[[ Data provided, beginning ]]

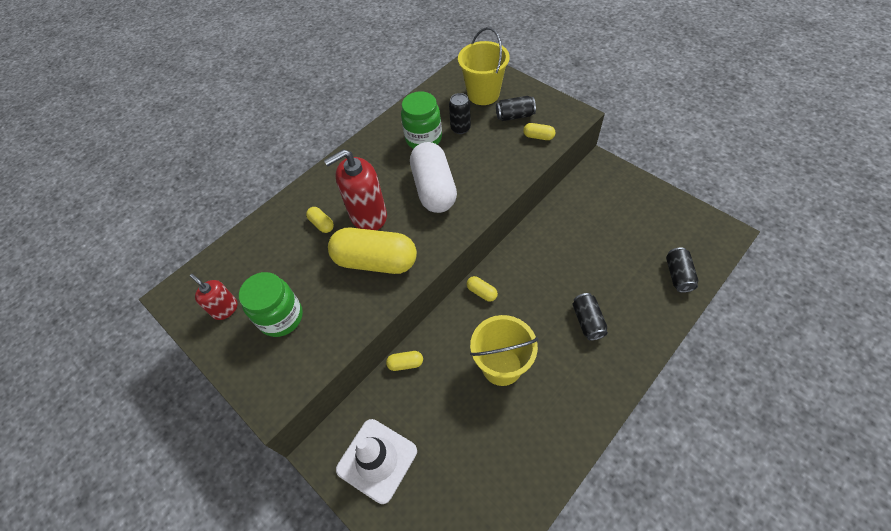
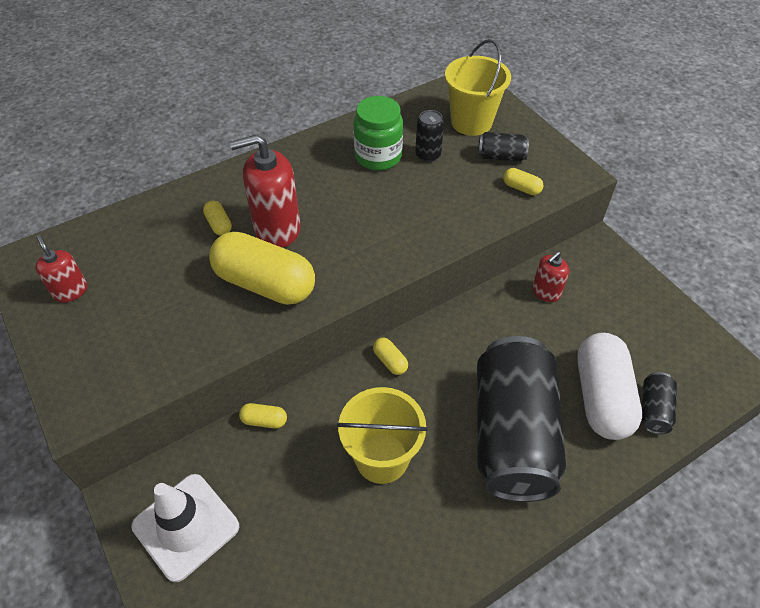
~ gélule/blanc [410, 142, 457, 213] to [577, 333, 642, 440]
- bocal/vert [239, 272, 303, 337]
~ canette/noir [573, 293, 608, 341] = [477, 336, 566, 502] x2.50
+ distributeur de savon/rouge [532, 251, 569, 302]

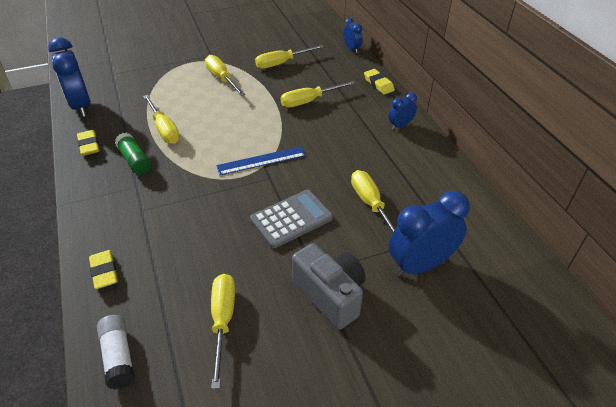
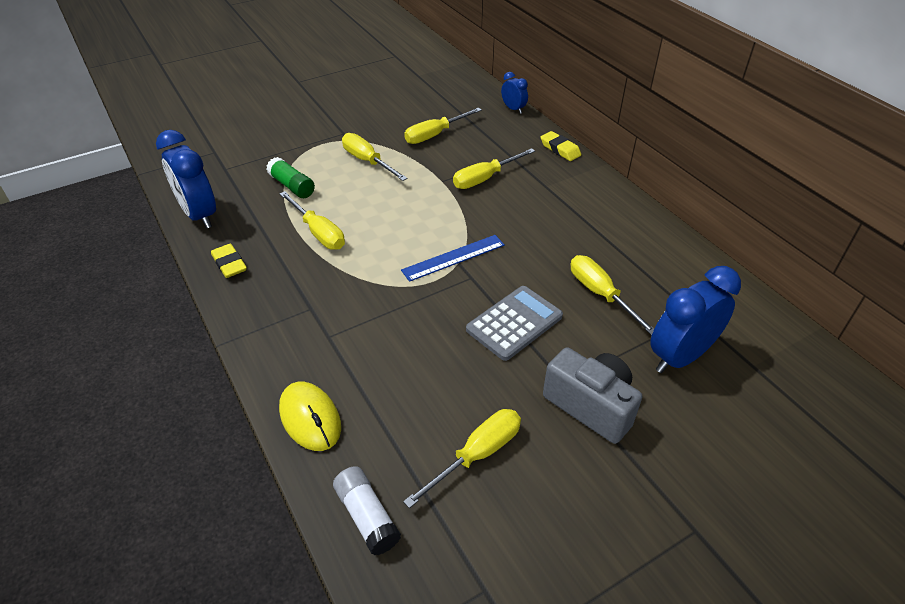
- réveil/bleu [388, 92, 417, 129]
~ bâton de colle/vert [115, 133, 151, 175] to [266, 157, 315, 198]
~ gomme/jaune [89, 250, 118, 289] to souris/jaune [279, 382, 341, 451]
~ tournevis/jaune [211, 274, 235, 389] = [403, 409, 521, 508] 60 degrees clockwise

[[ Data provided, end ]]

* _Task to carry out_
Wherever the string "vert" appears in the entries, copy that line.

* _Your solution_
- bocal/vert [239, 272, 303, 337]
~ bâton de colle/vert [115, 133, 151, 175] to [266, 157, 315, 198]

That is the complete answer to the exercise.